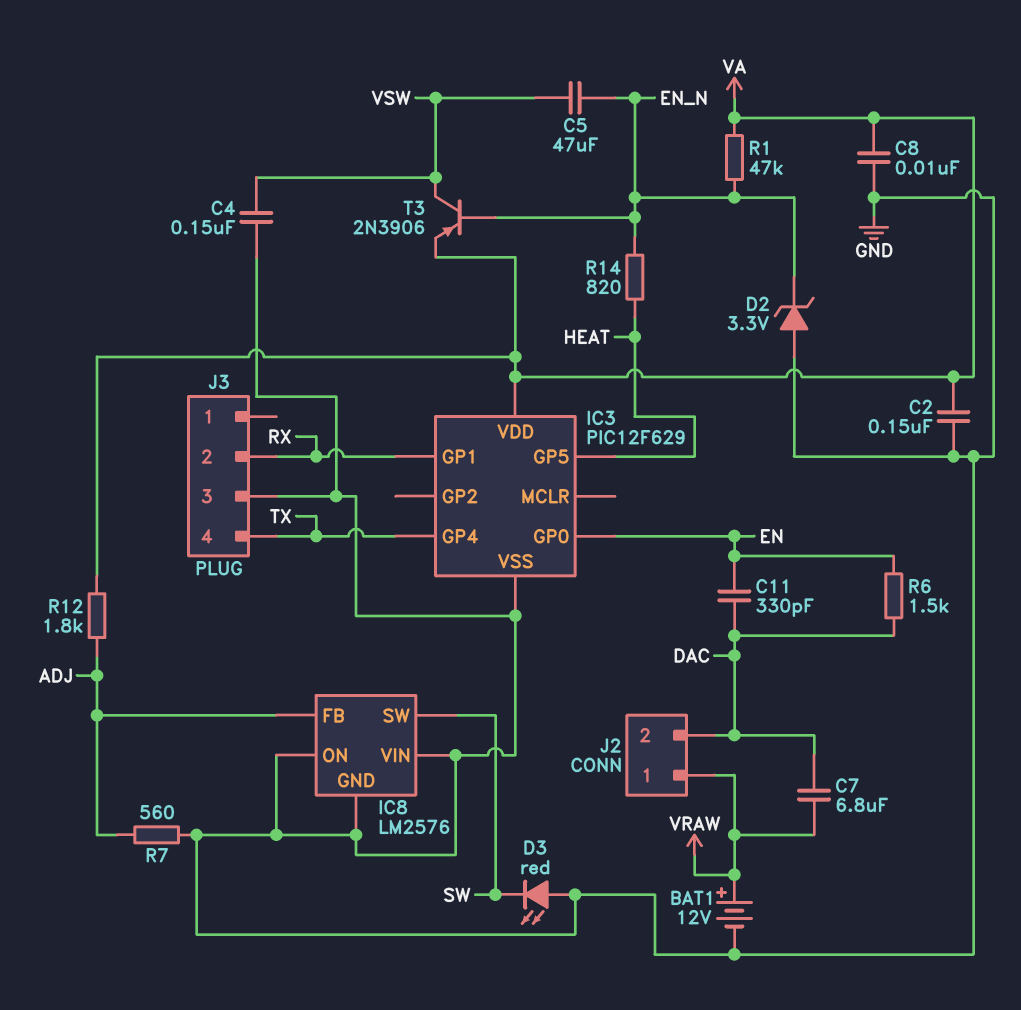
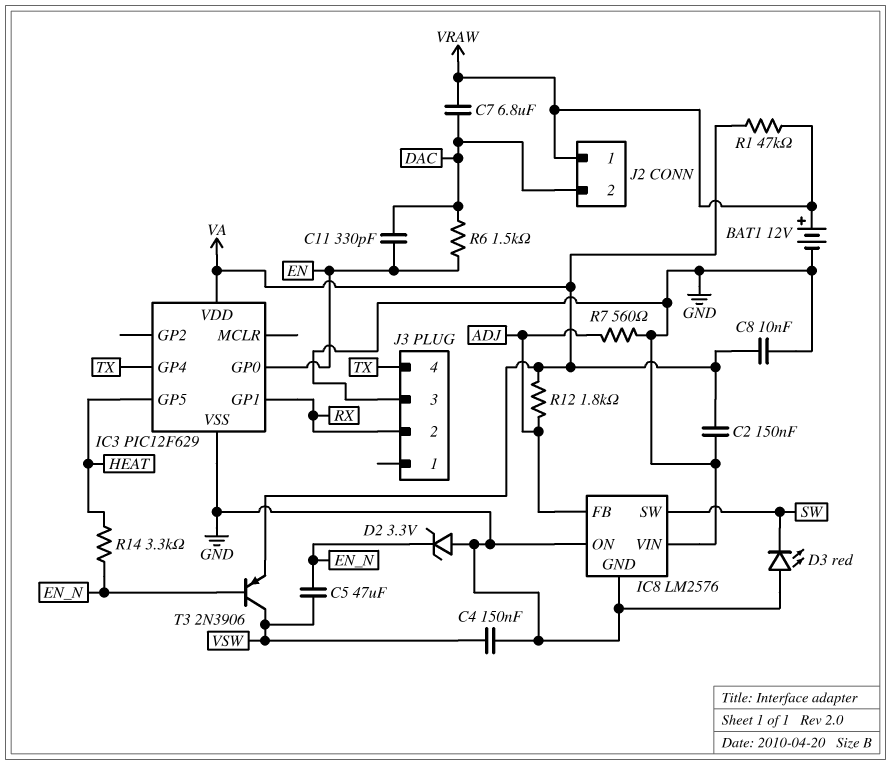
R1: 47k (EN_N, VA) -> 47k (VA, VRAW)
R14: 820 (EN_N, HEAT) -> 3.3k (EN_N, HEAT)

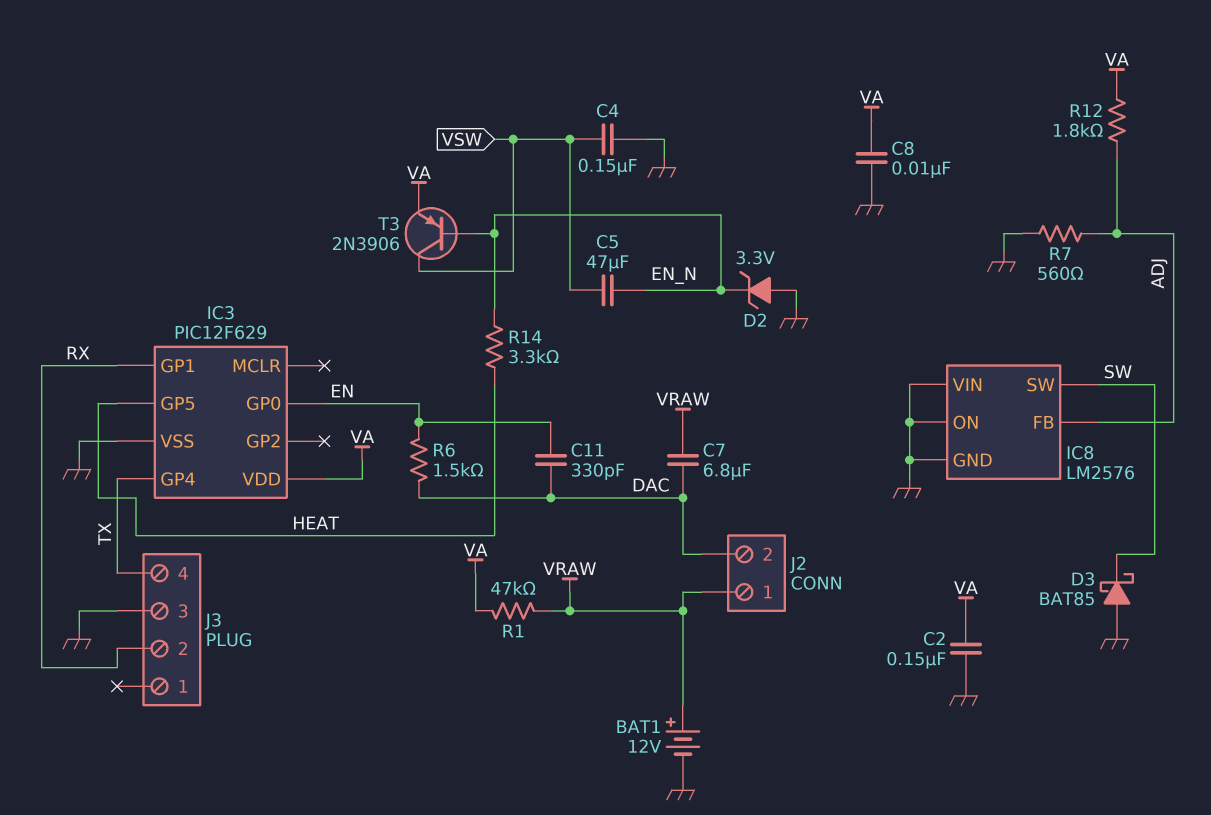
D3: LED red (A GND, K SW) -> schottky BAT85 (A GND, K SW)

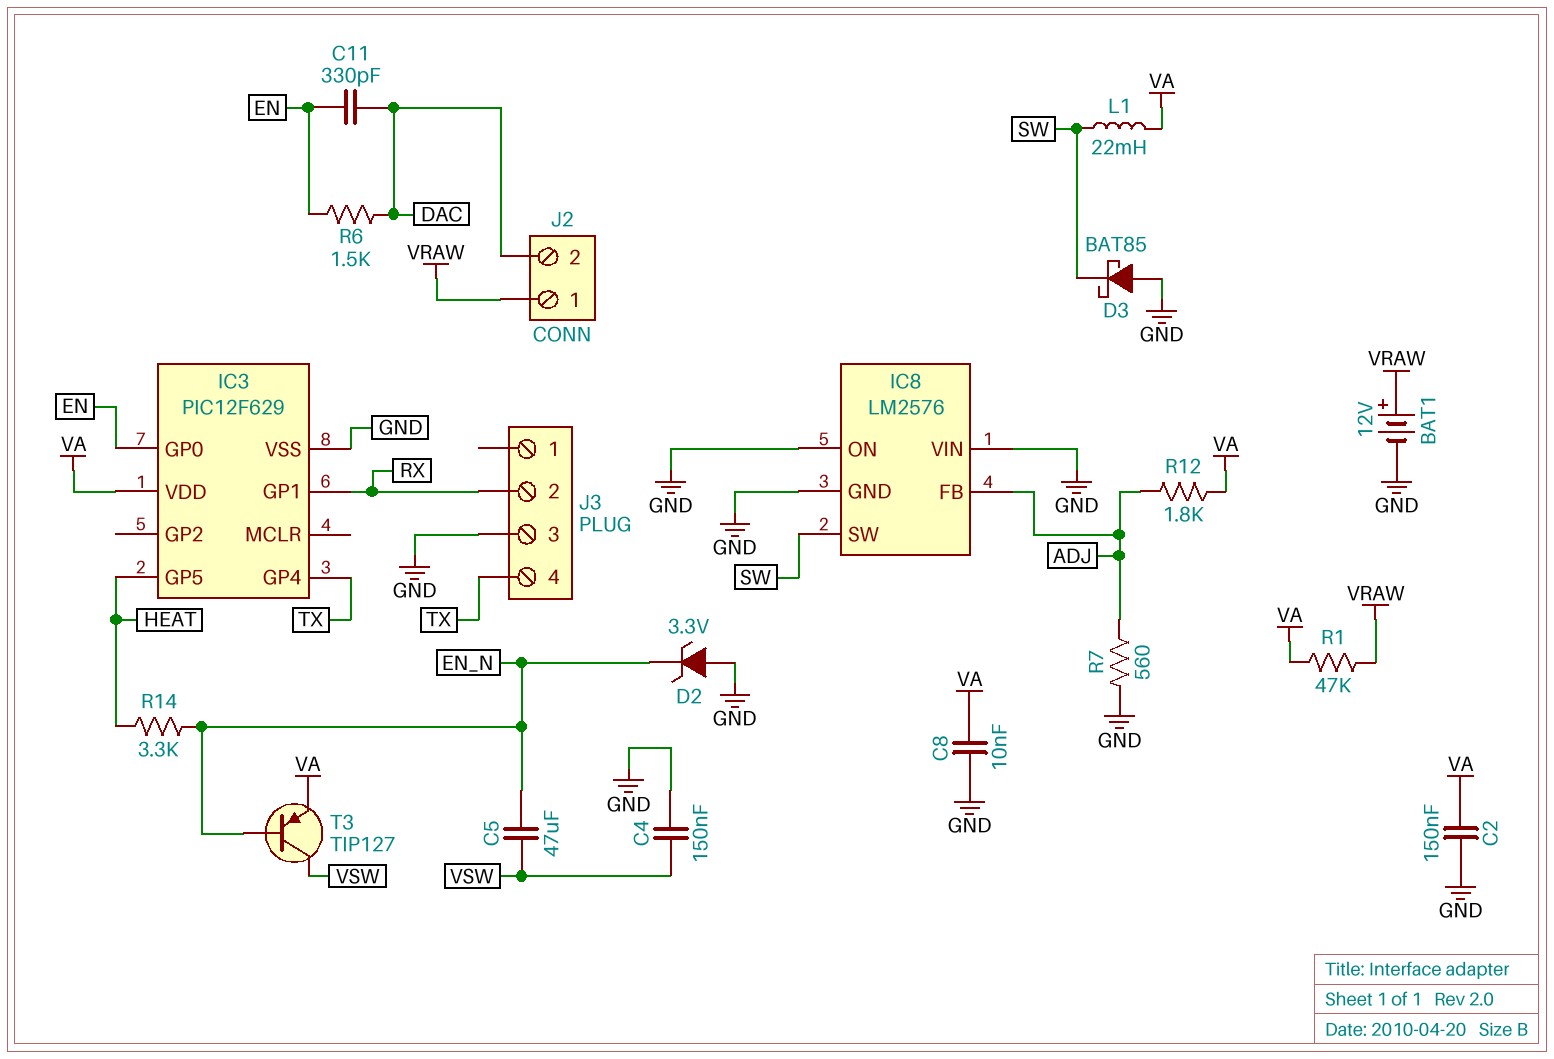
C7: 6.8uF (DAC, VRAW) -> none
L1: none -> 22mH (SW, VA)
T3: PNP 2N3906 (B EN_N, C VSW, E VA) -> PNP TIP127 (B EN_N, C VSW, E VA)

————————

Your goal: In your copy, include no pictures, but set down every record exactly.

Answer:
R1: 47k (EN_N, VA) -> 47k (VA, VRAW)
R14: 820 (EN_N, HEAT) -> 3.3k (EN_N, HEAT)

D3: LED red (A GND, K SW) -> schottky BAT85 (A GND, K SW)

C7: 6.8uF (DAC, VRAW) -> none
L1: none -> 22mH (SW, VA)
T3: PNP 2N3906 (B EN_N, C VSW, E VA) -> PNP TIP127 (B EN_N, C VSW, E VA)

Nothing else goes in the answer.